Task objective. Please repeat the lines below, exactly and only, from the one that holds "black bowl: 4 -> 3" through the one that holds "purple notebook: 0 -> 1".

Working data.
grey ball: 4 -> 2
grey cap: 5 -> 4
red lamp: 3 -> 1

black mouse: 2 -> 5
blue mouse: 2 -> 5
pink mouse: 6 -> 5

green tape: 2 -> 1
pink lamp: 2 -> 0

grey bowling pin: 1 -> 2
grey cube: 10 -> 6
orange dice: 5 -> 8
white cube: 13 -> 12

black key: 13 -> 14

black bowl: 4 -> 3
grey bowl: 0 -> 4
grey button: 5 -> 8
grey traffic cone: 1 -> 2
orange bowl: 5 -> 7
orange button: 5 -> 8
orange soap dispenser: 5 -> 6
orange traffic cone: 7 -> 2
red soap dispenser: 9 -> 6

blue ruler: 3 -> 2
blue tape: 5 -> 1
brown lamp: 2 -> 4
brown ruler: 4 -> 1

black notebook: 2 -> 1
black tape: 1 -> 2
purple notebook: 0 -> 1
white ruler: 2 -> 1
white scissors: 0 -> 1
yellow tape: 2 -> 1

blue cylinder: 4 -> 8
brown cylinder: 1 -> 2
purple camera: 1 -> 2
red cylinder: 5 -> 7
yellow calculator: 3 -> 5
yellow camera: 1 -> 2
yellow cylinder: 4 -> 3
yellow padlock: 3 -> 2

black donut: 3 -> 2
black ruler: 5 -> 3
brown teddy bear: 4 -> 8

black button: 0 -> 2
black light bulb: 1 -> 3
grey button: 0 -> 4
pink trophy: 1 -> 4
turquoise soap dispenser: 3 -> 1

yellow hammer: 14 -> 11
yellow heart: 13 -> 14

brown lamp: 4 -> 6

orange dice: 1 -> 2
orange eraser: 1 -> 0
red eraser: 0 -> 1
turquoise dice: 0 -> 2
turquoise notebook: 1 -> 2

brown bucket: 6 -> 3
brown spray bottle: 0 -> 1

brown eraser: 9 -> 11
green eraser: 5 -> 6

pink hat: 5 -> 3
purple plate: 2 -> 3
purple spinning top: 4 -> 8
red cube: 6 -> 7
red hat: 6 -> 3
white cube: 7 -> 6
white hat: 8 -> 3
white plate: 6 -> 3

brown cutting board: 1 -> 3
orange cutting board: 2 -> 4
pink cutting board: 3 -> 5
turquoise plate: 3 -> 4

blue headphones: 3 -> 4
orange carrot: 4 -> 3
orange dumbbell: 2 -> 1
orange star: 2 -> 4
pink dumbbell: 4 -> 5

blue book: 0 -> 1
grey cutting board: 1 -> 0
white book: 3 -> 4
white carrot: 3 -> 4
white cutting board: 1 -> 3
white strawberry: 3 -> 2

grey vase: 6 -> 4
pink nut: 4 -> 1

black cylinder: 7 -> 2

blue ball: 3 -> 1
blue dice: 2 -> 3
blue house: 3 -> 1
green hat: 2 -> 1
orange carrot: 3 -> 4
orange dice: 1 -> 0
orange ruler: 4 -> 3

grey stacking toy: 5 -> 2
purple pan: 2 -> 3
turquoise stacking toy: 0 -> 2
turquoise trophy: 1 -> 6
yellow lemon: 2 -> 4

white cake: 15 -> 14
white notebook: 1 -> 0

Completed task.
black bowl: 4 -> 3
grey bowl: 0 -> 4
grey button: 5 -> 8
grey traffic cone: 1 -> 2
orange bowl: 5 -> 7
orange button: 5 -> 8
orange soap dispenser: 5 -> 6
orange traffic cone: 7 -> 2
red soap dispenser: 9 -> 6

blue ruler: 3 -> 2
blue tape: 5 -> 1
brown lamp: 2 -> 4
brown ruler: 4 -> 1

black notebook: 2 -> 1
black tape: 1 -> 2
purple notebook: 0 -> 1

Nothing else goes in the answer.